• BRIEF: If a record holds a picture, please leave the picture out and copy the rest of the record exactly.

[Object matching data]
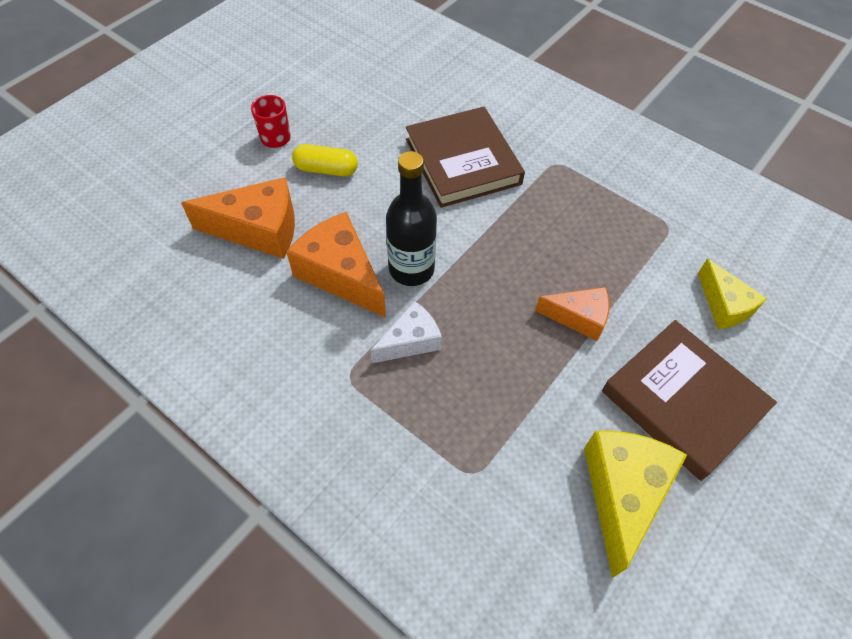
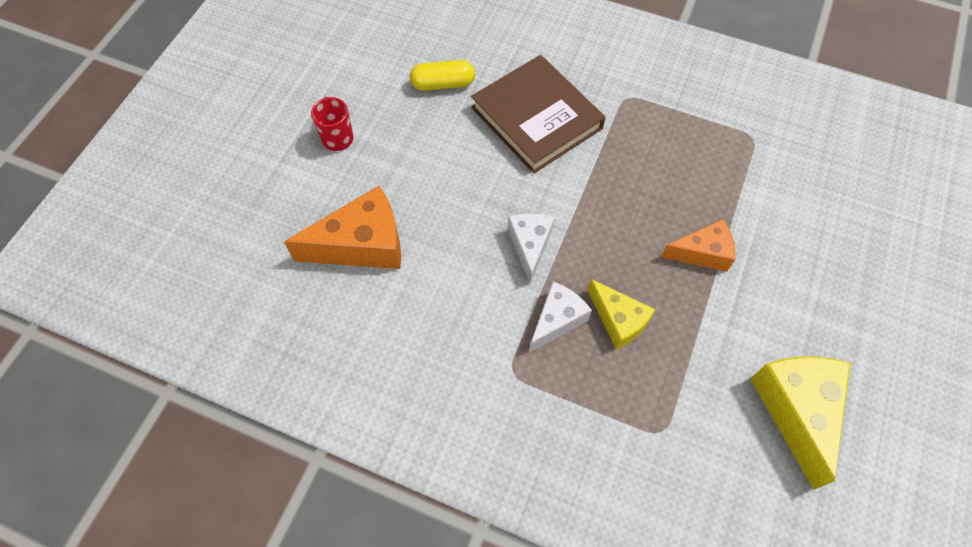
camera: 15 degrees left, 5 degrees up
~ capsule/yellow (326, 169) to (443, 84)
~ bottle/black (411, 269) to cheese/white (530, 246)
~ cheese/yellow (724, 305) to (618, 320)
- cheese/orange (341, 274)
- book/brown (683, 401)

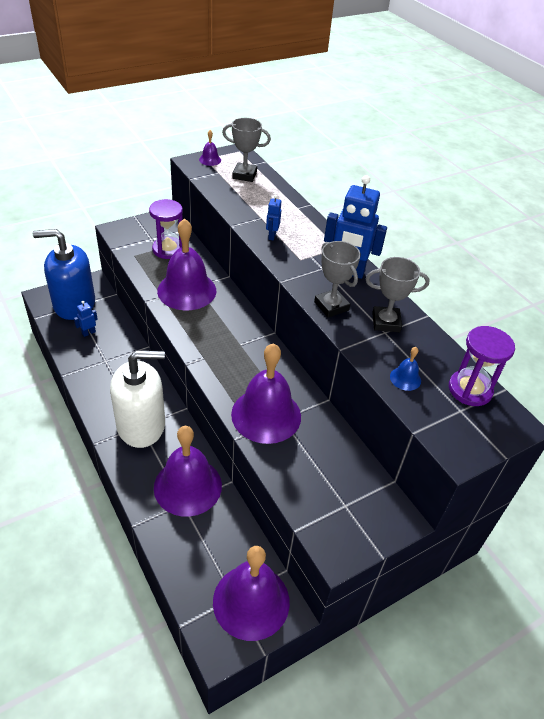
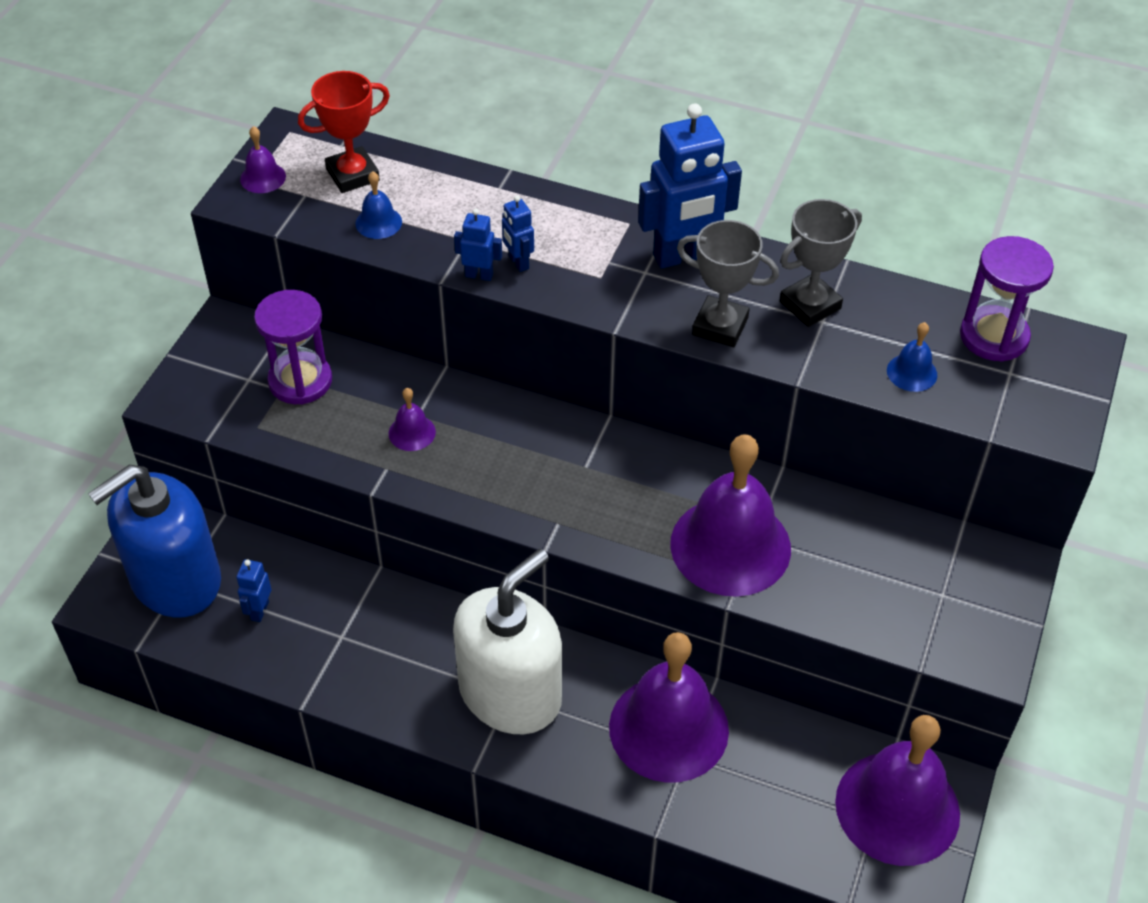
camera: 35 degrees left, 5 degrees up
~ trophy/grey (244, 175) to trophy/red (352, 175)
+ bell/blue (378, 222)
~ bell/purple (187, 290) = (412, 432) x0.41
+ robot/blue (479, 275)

• RESULT OF THIS TASK:
camera: 15 degrees left, 5 degrees up
~ capsule/yellow (326, 169) to (443, 84)
~ bottle/black (411, 269) to cheese/white (530, 246)
~ cheese/yellow (724, 305) to (618, 320)
- cheese/orange (341, 274)
- book/brown (683, 401)

camera: 35 degrees left, 5 degrees up
~ trophy/grey (244, 175) to trophy/red (352, 175)
+ bell/blue (378, 222)
~ bell/purple (187, 290) = (412, 432) x0.41
+ robot/blue (479, 275)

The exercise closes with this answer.